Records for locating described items
┄┄┄┄┄┄┄┄┄┄┄┄┄┄┄┄┄┄┄┄

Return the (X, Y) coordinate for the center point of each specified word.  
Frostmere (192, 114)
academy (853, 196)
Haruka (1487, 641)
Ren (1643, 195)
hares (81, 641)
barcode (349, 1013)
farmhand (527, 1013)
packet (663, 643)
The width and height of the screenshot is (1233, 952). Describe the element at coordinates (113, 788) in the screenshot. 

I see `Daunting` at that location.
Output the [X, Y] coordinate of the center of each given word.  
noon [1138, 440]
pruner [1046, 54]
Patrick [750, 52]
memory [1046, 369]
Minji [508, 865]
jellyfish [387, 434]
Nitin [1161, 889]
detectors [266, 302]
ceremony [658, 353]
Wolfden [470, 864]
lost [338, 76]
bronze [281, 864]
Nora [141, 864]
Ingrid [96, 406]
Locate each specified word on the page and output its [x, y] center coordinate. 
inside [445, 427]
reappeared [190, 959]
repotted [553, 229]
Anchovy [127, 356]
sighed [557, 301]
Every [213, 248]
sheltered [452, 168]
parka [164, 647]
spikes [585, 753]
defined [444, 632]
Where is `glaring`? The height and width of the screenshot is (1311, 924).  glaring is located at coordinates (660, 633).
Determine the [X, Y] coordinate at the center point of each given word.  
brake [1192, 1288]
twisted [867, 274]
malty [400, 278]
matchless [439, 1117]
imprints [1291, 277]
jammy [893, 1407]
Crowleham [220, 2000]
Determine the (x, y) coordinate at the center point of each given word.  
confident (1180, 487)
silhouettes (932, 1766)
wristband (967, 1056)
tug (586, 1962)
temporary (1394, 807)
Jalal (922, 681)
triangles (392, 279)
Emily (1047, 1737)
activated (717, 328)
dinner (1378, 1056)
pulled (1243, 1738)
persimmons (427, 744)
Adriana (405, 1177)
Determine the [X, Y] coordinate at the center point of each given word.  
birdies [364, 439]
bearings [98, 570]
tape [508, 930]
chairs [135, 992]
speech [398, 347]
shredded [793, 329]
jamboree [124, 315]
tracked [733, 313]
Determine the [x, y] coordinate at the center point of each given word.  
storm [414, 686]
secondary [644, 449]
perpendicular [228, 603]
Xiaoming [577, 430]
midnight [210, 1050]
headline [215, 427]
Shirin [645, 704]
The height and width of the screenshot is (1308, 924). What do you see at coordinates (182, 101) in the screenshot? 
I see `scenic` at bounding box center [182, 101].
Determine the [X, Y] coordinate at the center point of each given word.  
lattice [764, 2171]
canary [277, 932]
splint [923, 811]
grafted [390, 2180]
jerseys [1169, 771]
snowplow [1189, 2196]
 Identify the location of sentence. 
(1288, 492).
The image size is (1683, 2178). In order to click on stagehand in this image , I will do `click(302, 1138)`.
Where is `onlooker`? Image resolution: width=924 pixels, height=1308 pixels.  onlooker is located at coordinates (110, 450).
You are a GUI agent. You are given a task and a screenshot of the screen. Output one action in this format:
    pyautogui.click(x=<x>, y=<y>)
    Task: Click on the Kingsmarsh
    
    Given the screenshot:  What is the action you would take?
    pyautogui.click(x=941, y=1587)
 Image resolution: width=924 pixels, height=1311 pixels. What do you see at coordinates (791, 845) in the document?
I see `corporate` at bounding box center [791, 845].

┄┄┄┄┄┄┄┄┄┄┄┄┄┄┄┄┄┄┄┄

## SET TASK
Write out the entries above again, switching "Determine the" to "Find the" everywhere it occurs and leaving everything else unchanged.

## COMPLETE OUTPUT
Return the (X, Y) coordinate for the center point of each specified word.  
Frostmere (192, 114)
academy (853, 196)
Haruka (1487, 641)
Ren (1643, 195)
hares (81, 641)
barcode (349, 1013)
farmhand (527, 1013)
packet (663, 643)
The width and height of the screenshot is (1233, 952). Describe the element at coordinates (113, 788) in the screenshot. 

I see `Daunting` at that location.
Output the [X, Y] coordinate of the center of each given word.  
noon [1138, 440]
pruner [1046, 54]
Patrick [750, 52]
memory [1046, 369]
Minji [508, 865]
jellyfish [387, 434]
Nitin [1161, 889]
detectors [266, 302]
ceremony [658, 353]
Wolfden [470, 864]
lost [338, 76]
bronze [281, 864]
Nora [141, 864]
Ingrid [96, 406]
Locate each specified word on the page and output its [x, y] center coordinate. 
inside [445, 427]
reappeared [190, 959]
repotted [553, 229]
Anchovy [127, 356]
sighed [557, 301]
Every [213, 248]
sheltered [452, 168]
parka [164, 647]
spikes [585, 753]
defined [444, 632]
Where is `glaring`? The height and width of the screenshot is (1311, 924).  glaring is located at coordinates (660, 633).
Find the [X, Y] coordinate at the center point of each given word.  
brake [1192, 1288]
twisted [867, 274]
malty [400, 278]
matchless [439, 1117]
imprints [1291, 277]
jammy [893, 1407]
Crowleham [220, 2000]
Find the (x, y) coordinate at the center point of each given word.  
confident (1180, 487)
silhouettes (932, 1766)
wristband (967, 1056)
tug (586, 1962)
temporary (1394, 807)
Jalal (922, 681)
triangles (392, 279)
Emily (1047, 1737)
activated (717, 328)
dinner (1378, 1056)
pulled (1243, 1738)
persimmons (427, 744)
Adriana (405, 1177)
Find the [X, Y] coordinate at the center point of each given word.  
birdies [364, 439]
bearings [98, 570]
tape [508, 930]
chairs [135, 992]
speech [398, 347]
shredded [793, 329]
jamboree [124, 315]
tracked [733, 313]
Find the [x, y] coordinate at the center point of each given word.  
storm [414, 686]
secondary [644, 449]
perpendicular [228, 603]
Xiaoming [577, 430]
midnight [210, 1050]
headline [215, 427]
Shirin [645, 704]
The height and width of the screenshot is (1308, 924). What do you see at coordinates (182, 101) in the screenshot? 
I see `scenic` at bounding box center [182, 101].
Find the [X, Y] coordinate at the center point of each given word.  
lattice [764, 2171]
canary [277, 932]
splint [923, 811]
grafted [390, 2180]
jerseys [1169, 771]
snowplow [1189, 2196]
 Identify the location of sentence. 
(1288, 492).
The image size is (1683, 2178). In order to click on stagehand in this image , I will do `click(302, 1138)`.
Where is `onlooker`? Image resolution: width=924 pixels, height=1308 pixels.  onlooker is located at coordinates (110, 450).
You are a GUI agent. You are given a task and a screenshot of the screen. Output one action in this format:
    pyautogui.click(x=<x>, y=<y>)
    Task: Click on the Kingsmarsh
    
    Given the screenshot:  What is the action you would take?
    pyautogui.click(x=941, y=1587)
 Image resolution: width=924 pixels, height=1311 pixels. What do you see at coordinates (791, 845) in the document?
I see `corporate` at bounding box center [791, 845].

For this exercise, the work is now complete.